(Collection entries)
— begin —

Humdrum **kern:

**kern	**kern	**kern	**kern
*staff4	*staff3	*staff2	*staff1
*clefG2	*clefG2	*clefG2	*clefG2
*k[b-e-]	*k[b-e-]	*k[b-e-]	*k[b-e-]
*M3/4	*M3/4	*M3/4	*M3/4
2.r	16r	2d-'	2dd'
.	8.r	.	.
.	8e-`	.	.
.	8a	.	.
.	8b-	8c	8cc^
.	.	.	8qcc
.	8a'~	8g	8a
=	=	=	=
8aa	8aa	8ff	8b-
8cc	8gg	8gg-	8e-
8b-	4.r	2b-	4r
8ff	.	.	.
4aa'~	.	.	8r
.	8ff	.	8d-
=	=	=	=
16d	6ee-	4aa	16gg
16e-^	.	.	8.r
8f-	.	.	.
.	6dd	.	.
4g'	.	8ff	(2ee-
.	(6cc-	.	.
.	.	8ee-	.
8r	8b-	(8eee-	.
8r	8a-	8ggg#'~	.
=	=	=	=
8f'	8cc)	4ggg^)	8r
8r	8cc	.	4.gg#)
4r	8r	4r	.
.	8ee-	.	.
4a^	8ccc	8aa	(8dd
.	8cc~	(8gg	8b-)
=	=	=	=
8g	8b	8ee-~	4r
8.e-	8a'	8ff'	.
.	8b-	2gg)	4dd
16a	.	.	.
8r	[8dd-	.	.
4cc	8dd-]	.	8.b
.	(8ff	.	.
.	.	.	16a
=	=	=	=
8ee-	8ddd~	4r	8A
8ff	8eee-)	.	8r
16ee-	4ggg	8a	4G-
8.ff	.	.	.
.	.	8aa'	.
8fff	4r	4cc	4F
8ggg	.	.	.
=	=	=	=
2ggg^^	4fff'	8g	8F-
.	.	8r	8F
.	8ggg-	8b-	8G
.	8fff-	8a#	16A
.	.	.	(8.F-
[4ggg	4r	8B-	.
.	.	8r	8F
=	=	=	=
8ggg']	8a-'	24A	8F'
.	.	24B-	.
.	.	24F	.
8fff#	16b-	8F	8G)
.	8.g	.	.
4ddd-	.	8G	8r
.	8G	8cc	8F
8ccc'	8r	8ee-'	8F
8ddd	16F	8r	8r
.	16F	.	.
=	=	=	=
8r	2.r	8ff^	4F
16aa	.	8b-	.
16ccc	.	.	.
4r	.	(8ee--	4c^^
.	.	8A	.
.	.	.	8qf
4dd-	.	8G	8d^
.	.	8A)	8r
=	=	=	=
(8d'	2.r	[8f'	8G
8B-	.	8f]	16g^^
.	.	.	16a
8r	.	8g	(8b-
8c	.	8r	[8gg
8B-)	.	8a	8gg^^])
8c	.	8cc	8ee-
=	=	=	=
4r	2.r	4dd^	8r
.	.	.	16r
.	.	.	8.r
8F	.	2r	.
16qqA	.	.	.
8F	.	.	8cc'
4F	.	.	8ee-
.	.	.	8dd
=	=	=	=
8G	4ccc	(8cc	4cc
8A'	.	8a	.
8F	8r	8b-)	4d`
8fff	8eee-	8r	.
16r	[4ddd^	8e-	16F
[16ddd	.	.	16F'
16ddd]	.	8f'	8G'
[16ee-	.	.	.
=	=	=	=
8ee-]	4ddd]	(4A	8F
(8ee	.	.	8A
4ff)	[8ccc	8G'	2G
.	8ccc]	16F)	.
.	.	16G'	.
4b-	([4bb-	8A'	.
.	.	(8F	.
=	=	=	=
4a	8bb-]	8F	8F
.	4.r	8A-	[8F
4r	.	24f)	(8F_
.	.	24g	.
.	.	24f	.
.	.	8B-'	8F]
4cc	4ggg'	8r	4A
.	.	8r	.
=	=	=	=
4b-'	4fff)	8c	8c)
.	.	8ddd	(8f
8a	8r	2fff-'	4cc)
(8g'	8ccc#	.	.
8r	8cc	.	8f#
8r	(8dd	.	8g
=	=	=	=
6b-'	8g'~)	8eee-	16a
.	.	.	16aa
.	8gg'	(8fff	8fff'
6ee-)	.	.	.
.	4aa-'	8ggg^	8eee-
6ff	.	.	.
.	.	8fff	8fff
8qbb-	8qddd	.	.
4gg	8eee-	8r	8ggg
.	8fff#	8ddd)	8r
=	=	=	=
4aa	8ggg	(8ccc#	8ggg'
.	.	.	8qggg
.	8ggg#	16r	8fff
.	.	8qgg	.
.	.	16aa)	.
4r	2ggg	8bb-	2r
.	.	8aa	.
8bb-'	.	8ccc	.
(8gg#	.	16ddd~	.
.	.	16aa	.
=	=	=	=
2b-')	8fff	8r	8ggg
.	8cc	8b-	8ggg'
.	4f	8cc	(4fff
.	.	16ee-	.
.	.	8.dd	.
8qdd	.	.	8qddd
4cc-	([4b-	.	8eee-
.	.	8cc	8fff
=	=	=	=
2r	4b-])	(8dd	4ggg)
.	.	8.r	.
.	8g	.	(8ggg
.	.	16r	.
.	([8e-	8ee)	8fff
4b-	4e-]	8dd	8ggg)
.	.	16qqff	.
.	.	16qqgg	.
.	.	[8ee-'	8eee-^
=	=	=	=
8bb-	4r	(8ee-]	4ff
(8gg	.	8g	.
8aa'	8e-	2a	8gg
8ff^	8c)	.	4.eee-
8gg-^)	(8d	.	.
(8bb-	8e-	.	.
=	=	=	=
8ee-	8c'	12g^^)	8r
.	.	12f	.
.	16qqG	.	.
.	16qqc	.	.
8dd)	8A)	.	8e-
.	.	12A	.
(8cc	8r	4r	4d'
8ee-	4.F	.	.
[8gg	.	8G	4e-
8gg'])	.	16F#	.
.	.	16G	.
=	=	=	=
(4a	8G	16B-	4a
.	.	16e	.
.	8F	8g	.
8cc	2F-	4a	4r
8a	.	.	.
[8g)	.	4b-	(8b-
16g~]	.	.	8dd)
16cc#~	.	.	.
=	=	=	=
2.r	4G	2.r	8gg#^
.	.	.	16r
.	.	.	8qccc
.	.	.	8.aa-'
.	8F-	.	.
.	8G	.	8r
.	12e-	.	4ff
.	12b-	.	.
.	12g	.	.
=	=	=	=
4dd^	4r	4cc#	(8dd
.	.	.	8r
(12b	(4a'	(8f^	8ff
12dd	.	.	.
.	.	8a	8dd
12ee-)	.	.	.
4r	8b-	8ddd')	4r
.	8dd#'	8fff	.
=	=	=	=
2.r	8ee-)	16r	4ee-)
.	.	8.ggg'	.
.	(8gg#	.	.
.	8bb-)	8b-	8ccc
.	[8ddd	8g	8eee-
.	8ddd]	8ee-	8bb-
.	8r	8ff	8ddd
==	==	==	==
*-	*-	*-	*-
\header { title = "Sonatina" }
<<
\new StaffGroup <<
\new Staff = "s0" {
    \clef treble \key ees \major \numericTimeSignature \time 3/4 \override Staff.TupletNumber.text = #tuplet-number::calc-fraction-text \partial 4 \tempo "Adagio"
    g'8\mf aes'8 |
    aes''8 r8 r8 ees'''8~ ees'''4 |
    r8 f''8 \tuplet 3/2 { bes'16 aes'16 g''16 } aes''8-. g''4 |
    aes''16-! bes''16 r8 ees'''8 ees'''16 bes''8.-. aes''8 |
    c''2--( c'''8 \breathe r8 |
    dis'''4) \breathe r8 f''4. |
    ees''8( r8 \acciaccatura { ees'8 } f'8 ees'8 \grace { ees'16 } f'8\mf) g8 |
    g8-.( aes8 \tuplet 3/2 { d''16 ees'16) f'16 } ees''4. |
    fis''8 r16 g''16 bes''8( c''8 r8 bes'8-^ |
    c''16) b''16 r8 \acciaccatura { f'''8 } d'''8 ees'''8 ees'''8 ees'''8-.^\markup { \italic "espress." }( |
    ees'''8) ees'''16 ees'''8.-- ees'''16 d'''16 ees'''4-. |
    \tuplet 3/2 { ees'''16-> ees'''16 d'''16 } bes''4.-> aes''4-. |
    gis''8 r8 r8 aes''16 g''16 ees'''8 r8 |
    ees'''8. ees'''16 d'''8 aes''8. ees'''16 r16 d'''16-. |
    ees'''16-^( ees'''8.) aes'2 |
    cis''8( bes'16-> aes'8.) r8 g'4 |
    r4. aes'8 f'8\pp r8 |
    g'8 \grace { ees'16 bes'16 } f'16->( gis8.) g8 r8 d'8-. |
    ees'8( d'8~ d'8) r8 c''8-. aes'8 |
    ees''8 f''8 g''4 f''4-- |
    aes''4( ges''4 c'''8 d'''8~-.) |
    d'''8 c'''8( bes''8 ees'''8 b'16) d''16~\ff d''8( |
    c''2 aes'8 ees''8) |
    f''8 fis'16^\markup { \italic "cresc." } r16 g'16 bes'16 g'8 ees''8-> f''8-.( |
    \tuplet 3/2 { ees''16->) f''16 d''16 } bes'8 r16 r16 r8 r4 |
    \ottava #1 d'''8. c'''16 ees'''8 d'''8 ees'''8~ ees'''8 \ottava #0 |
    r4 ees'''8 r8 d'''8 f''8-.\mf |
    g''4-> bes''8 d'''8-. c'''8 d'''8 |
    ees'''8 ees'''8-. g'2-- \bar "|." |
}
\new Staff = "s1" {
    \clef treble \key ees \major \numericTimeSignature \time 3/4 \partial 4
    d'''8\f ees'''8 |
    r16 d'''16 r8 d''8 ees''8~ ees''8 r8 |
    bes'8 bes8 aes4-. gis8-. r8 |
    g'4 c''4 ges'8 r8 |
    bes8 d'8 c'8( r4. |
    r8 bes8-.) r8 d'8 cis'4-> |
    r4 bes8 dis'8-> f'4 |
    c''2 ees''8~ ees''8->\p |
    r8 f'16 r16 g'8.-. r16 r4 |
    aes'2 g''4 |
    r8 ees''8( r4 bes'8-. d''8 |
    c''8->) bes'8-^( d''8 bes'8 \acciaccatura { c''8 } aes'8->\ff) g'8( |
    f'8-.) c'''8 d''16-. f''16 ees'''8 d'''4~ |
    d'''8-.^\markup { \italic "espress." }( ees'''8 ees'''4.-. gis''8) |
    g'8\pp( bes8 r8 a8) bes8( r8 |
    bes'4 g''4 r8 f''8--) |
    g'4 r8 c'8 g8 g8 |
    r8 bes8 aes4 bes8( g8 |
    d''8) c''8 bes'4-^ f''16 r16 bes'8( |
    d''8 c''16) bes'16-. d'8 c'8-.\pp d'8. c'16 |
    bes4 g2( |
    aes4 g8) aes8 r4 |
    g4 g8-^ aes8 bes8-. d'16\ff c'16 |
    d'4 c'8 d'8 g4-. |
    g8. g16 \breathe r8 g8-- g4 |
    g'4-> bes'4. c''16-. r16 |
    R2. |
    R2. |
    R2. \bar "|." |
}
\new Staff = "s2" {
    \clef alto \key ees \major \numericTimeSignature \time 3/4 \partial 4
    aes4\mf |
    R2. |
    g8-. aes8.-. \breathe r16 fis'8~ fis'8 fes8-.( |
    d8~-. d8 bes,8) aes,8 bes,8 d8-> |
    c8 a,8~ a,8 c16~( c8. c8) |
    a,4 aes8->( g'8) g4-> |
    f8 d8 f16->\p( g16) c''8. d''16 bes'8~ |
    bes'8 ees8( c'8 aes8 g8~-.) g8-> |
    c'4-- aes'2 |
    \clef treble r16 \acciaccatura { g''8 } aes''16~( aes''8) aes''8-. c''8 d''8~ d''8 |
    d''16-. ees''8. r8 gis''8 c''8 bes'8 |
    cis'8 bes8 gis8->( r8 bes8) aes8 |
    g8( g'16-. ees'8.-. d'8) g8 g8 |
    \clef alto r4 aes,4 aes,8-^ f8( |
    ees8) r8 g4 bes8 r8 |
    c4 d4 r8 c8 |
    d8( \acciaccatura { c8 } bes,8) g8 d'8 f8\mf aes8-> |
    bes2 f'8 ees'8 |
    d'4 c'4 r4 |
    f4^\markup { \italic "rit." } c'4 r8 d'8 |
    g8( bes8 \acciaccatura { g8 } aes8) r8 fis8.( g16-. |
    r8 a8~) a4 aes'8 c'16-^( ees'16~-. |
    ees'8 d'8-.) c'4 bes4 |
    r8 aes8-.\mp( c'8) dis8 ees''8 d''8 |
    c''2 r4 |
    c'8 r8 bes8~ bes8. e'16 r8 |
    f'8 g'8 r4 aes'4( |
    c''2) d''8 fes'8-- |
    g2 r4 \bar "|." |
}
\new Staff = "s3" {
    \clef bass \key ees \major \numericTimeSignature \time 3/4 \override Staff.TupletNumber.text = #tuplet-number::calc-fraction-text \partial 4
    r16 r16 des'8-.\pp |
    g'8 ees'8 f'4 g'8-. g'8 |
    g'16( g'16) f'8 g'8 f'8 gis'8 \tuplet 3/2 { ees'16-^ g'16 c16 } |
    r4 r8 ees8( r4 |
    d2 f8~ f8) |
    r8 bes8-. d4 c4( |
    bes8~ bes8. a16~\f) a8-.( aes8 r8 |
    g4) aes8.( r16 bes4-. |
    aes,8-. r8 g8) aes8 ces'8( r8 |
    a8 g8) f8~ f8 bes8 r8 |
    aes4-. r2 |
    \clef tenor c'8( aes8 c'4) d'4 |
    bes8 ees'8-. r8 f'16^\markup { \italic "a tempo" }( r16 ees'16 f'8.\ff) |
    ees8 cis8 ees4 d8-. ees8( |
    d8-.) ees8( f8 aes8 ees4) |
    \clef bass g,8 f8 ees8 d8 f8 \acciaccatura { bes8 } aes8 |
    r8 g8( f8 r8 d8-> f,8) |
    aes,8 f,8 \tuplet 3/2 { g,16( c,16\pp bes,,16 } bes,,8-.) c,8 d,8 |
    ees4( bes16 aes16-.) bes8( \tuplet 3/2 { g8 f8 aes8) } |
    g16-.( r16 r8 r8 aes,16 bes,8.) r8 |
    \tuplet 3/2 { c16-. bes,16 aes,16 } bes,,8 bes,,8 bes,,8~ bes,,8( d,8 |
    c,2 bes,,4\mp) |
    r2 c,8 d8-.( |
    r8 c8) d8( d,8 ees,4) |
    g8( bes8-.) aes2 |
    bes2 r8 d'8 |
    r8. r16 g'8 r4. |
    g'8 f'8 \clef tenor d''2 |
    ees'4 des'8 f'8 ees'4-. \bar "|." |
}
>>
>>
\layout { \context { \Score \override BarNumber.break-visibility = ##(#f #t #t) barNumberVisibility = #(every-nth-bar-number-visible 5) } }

— end —

**Goal**: Find each line in the items that contains the string "major" with the same capitalization, and copy those lines out.

**Correct result**:
    \clef treble \key ees \major \numericTimeSignature \time 3/4 \override Staff.TupletNumber.text = #tuplet-number::calc-fraction-text \partial 4 \tempo "Adagio"
    \clef treble \key ees \major \numericTimeSignature \time 3/4 \partial 4
    \clef alto \key ees \major \numericTimeSignature \time 3/4 \partial 4
    \clef bass \key ees \major \numericTimeSignature \time 3/4 \override Staff.TupletNumber.text = #tuplet-number::calc-fraction-text \partial 4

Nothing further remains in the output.